**Records to process**:
☆ ☆ ☆

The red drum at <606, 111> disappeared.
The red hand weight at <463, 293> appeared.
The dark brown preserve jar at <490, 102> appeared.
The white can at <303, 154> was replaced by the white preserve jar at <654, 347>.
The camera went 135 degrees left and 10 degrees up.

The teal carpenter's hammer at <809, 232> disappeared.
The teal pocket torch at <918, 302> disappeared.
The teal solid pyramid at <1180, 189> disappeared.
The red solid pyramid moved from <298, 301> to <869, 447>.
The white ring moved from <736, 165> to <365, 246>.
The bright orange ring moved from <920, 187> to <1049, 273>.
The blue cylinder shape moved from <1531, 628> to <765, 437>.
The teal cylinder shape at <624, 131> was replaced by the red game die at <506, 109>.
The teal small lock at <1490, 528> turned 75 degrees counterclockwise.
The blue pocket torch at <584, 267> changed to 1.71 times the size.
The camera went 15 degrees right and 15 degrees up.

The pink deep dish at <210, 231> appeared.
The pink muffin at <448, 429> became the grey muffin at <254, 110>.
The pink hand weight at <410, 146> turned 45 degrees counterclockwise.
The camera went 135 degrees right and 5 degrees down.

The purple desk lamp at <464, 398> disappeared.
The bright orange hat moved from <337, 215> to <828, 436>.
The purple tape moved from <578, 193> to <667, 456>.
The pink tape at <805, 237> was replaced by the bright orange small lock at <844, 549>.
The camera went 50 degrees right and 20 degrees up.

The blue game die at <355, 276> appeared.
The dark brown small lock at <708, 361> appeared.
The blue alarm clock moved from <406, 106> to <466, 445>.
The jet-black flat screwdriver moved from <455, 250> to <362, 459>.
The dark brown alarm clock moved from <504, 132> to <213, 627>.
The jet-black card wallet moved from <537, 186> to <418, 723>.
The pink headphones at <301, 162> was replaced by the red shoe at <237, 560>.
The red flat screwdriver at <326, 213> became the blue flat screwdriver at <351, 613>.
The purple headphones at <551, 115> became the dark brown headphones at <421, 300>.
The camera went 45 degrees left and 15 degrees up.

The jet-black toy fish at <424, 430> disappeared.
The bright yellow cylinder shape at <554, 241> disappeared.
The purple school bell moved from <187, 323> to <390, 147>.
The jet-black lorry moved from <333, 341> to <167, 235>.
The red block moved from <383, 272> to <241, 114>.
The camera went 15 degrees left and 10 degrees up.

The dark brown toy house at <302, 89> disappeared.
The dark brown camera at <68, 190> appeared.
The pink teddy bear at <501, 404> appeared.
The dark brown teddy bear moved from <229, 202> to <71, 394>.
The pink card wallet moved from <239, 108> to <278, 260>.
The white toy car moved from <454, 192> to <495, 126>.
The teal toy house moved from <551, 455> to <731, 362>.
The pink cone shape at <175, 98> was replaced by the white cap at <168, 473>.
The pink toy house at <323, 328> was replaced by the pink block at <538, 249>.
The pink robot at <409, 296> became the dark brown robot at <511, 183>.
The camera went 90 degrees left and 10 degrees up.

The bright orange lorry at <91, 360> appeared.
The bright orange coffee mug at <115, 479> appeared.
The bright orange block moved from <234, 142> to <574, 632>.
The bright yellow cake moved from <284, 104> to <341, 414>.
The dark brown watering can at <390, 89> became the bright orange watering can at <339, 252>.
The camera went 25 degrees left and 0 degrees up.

☆ ☆ ☆

**What you have to do**:
Every record should be output precisely as it was given.

**Response box**:
The red drum at <606, 111> disappeared.
The red hand weight at <463, 293> appeared.
The dark brown preserve jar at <490, 102> appeared.
The white can at <303, 154> was replaced by the white preserve jar at <654, 347>.
The camera went 135 degrees left and 10 degrees up.

The teal carpenter's hammer at <809, 232> disappeared.
The teal pocket torch at <918, 302> disappeared.
The teal solid pyramid at <1180, 189> disappeared.
The red solid pyramid moved from <298, 301> to <869, 447>.
The white ring moved from <736, 165> to <365, 246>.
The bright orange ring moved from <920, 187> to <1049, 273>.
The blue cylinder shape moved from <1531, 628> to <765, 437>.
The teal cylinder shape at <624, 131> was replaced by the red game die at <506, 109>.
The teal small lock at <1490, 528> turned 75 degrees counterclockwise.
The blue pocket torch at <584, 267> changed to 1.71 times the size.
The camera went 15 degrees right and 15 degrees up.

The pink deep dish at <210, 231> appeared.
The pink muffin at <448, 429> became the grey muffin at <254, 110>.
The pink hand weight at <410, 146> turned 45 degrees counterclockwise.
The camera went 135 degrees right and 5 degrees down.

The purple desk lamp at <464, 398> disappeared.
The bright orange hat moved from <337, 215> to <828, 436>.
The purple tape moved from <578, 193> to <667, 456>.
The pink tape at <805, 237> was replaced by the bright orange small lock at <844, 549>.
The camera went 50 degrees right and 20 degrees up.

The blue game die at <355, 276> appeared.
The dark brown small lock at <708, 361> appeared.
The blue alarm clock moved from <406, 106> to <466, 445>.
The jet-black flat screwdriver moved from <455, 250> to <362, 459>.
The dark brown alarm clock moved from <504, 132> to <213, 627>.
The jet-black card wallet moved from <537, 186> to <418, 723>.
The pink headphones at <301, 162> was replaced by the red shoe at <237, 560>.
The red flat screwdriver at <326, 213> became the blue flat screwdriver at <351, 613>.
The purple headphones at <551, 115> became the dark brown headphones at <421, 300>.
The camera went 45 degrees left and 15 degrees up.

The jet-black toy fish at <424, 430> disappeared.
The bright yellow cylinder shape at <554, 241> disappeared.
The purple school bell moved from <187, 323> to <390, 147>.
The jet-black lorry moved from <333, 341> to <167, 235>.
The red block moved from <383, 272> to <241, 114>.
The camera went 15 degrees left and 10 degrees up.

The dark brown toy house at <302, 89> disappeared.
The dark brown camera at <68, 190> appeared.
The pink teddy bear at <501, 404> appeared.
The dark brown teddy bear moved from <229, 202> to <71, 394>.
The pink card wallet moved from <239, 108> to <278, 260>.
The white toy car moved from <454, 192> to <495, 126>.
The teal toy house moved from <551, 455> to <731, 362>.
The pink cone shape at <175, 98> was replaced by the white cap at <168, 473>.
The pink toy house at <323, 328> was replaced by the pink block at <538, 249>.
The pink robot at <409, 296> became the dark brown robot at <511, 183>.
The camera went 90 degrees left and 10 degrees up.

The bright orange lorry at <91, 360> appeared.
The bright orange coffee mug at <115, 479> appeared.
The bright orange block moved from <234, 142> to <574, 632>.
The bright yellow cake moved from <284, 104> to <341, 414>.
The dark brown watering can at <390, 89> became the bright orange watering can at <339, 252>.
The camera went 25 degrees left and 0 degrees up.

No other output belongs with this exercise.